DESCRIPTION OF THE TASK>
Go through each line of the records below and count those with the word "RADIO"; give only the total.

LISTED RECORDS>
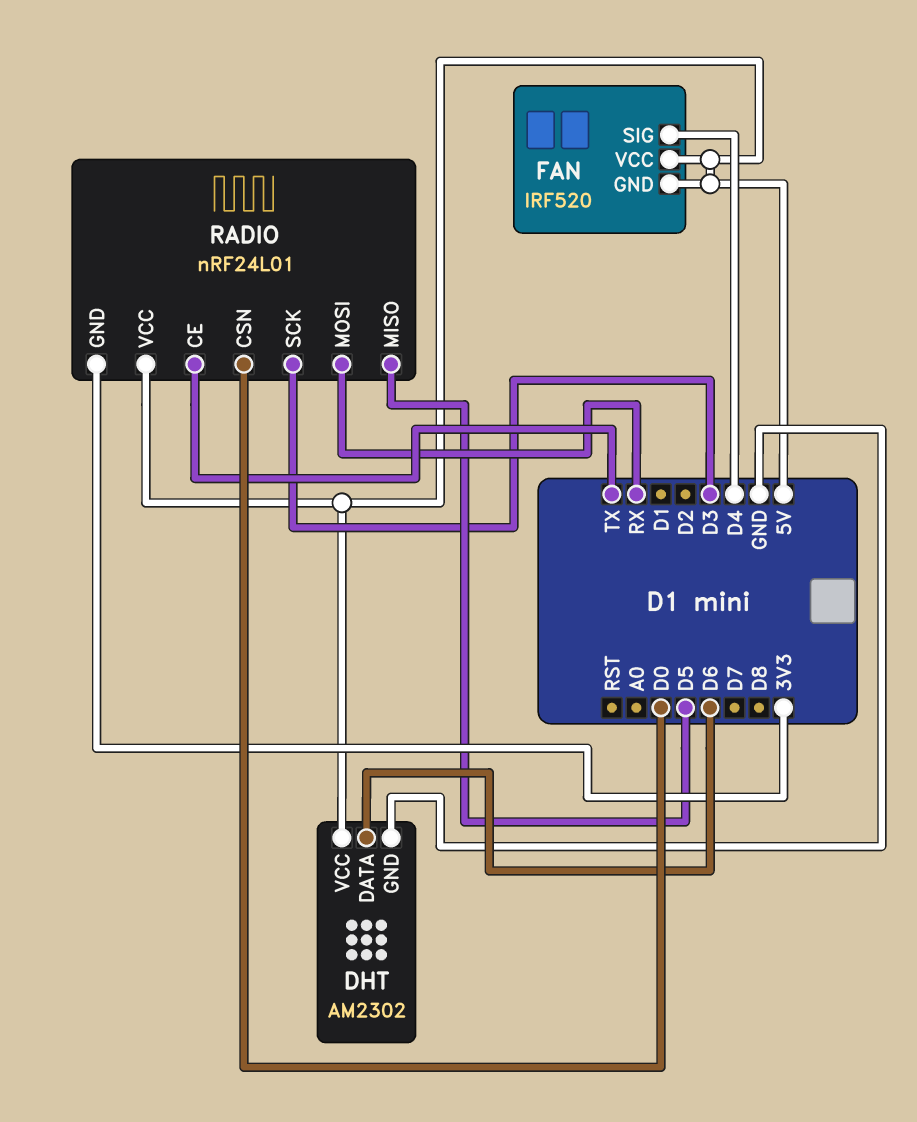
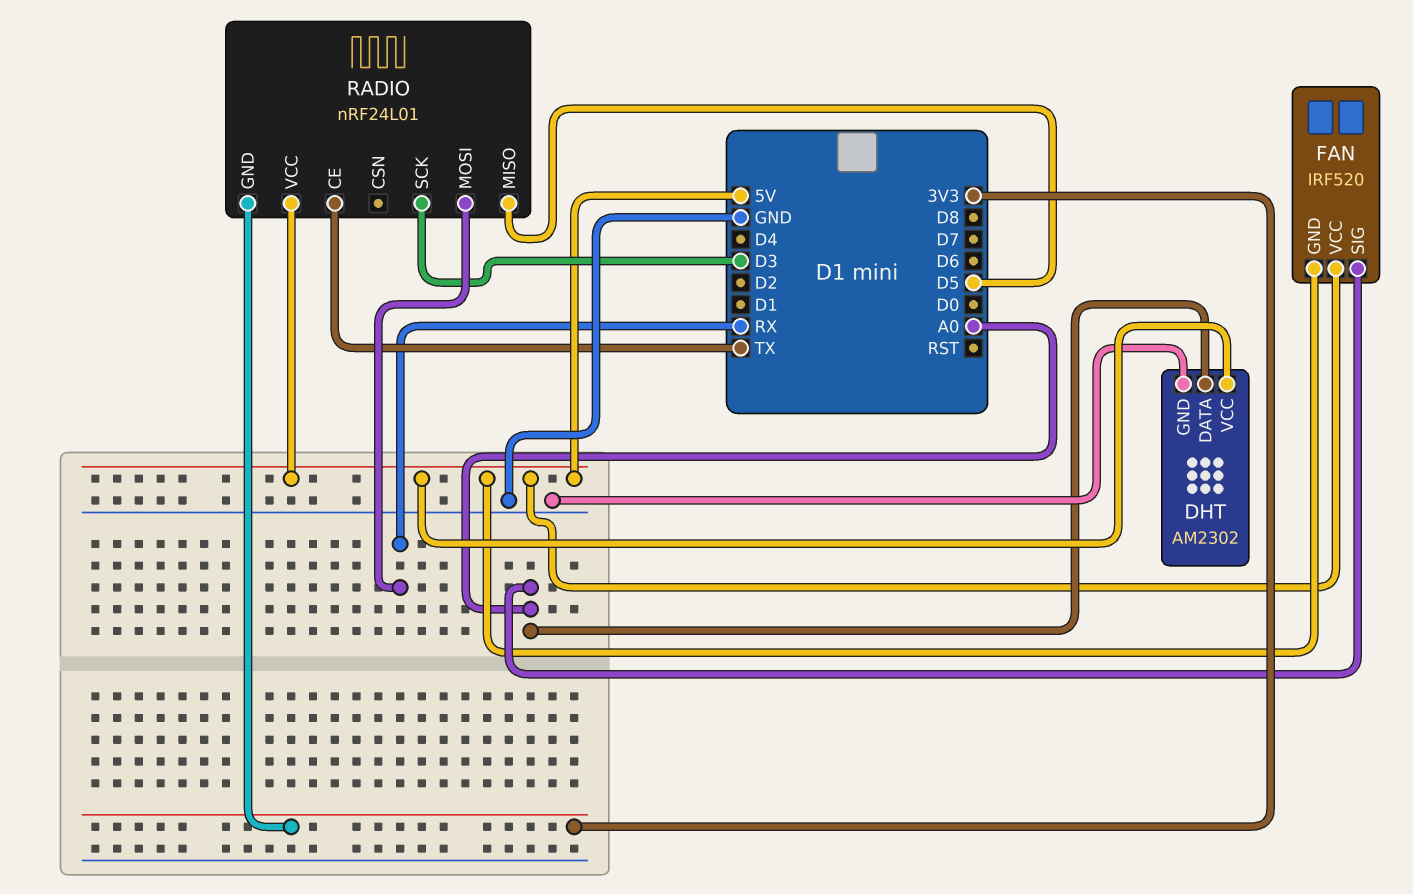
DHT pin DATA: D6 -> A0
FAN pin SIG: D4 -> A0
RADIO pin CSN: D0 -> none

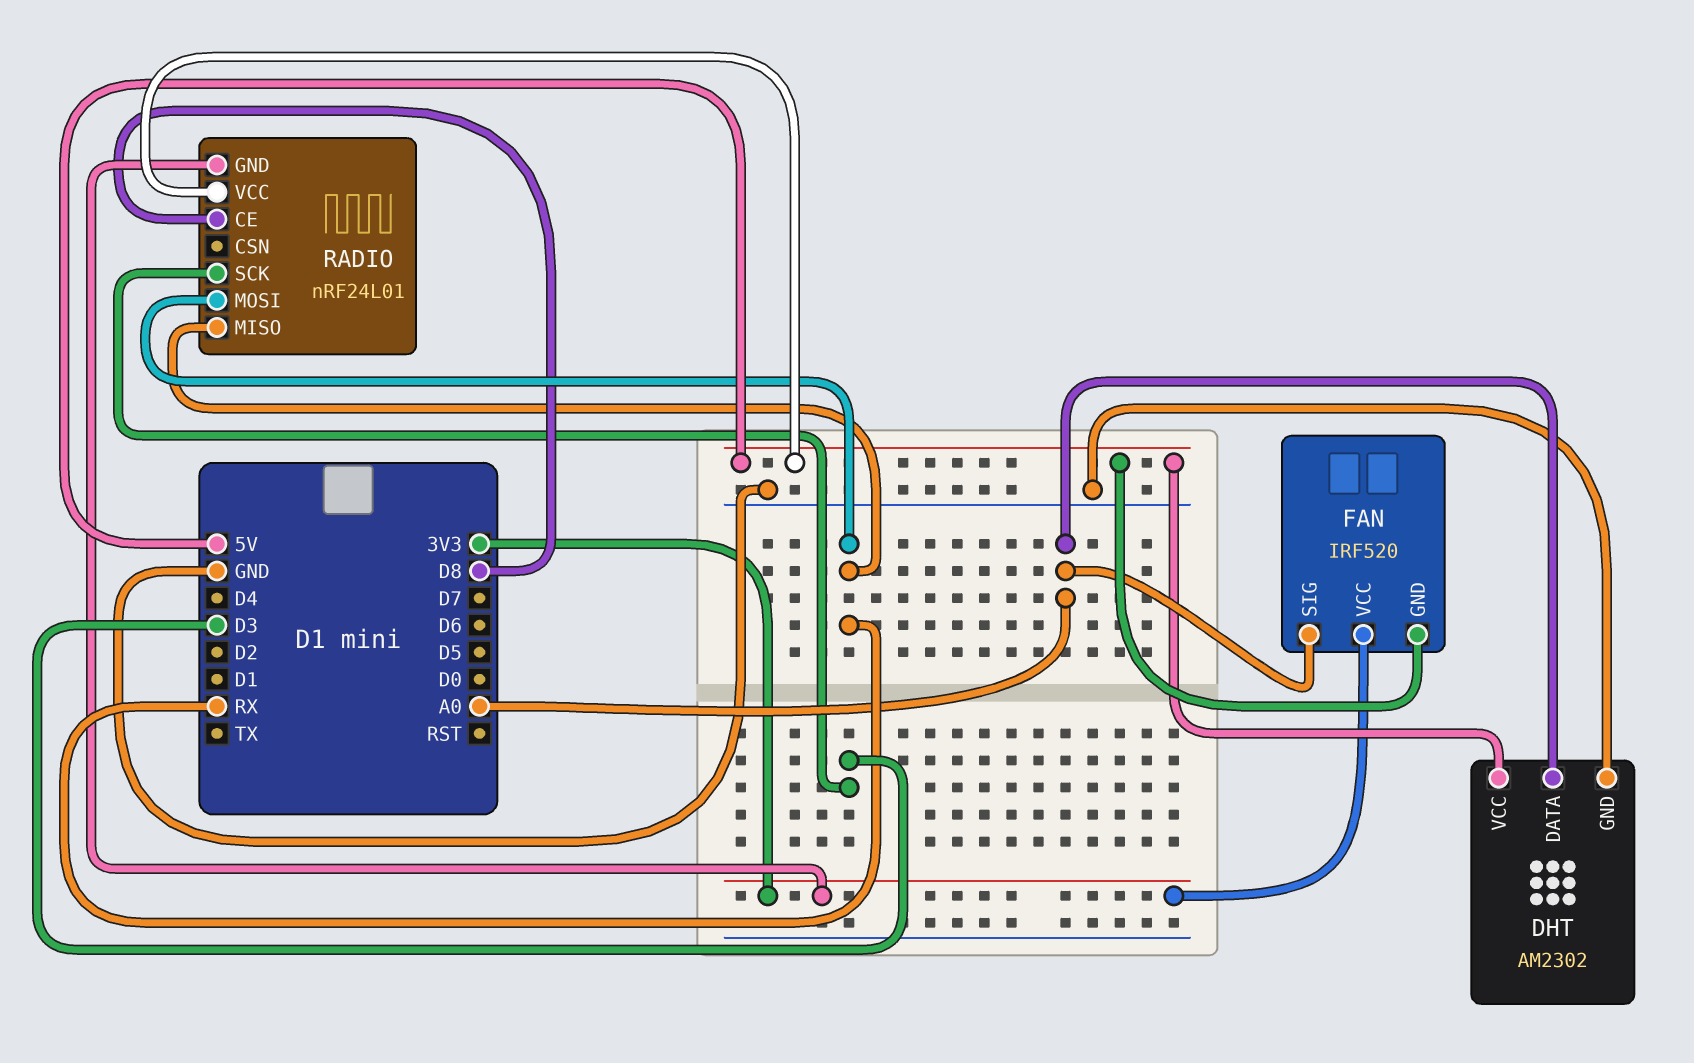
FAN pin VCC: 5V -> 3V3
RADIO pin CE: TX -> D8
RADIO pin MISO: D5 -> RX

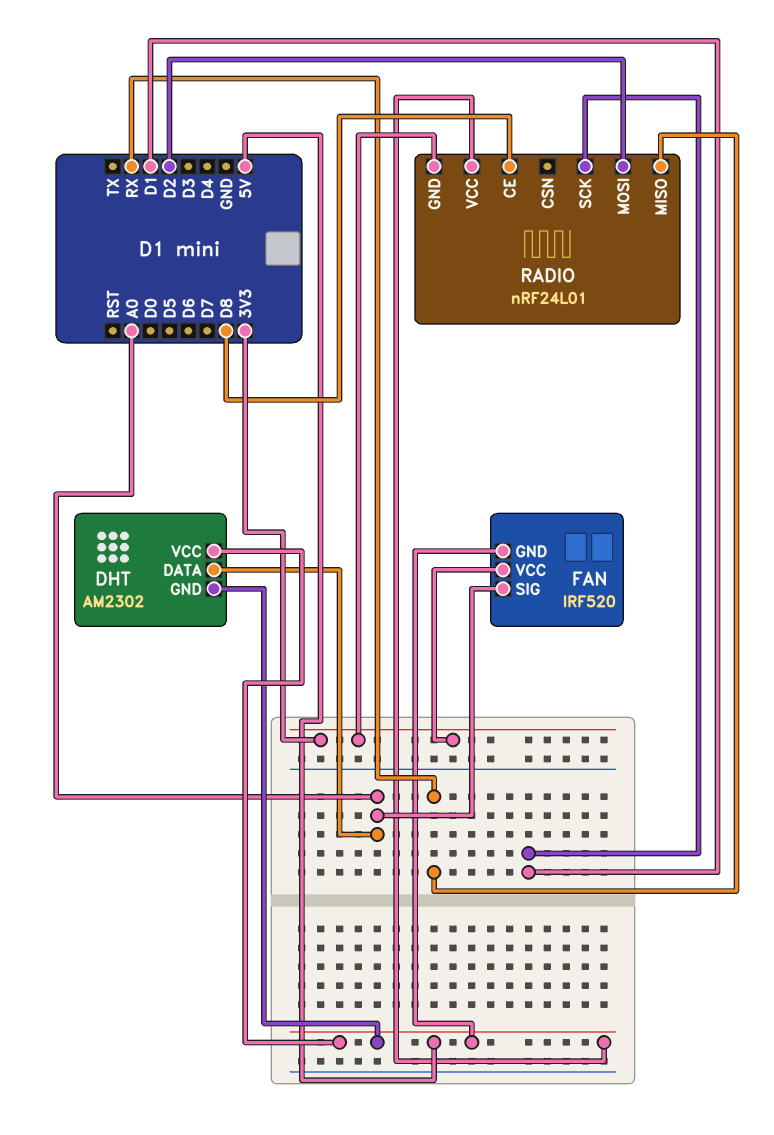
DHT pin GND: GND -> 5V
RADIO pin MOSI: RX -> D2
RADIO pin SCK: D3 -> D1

ANSWER BOX>
5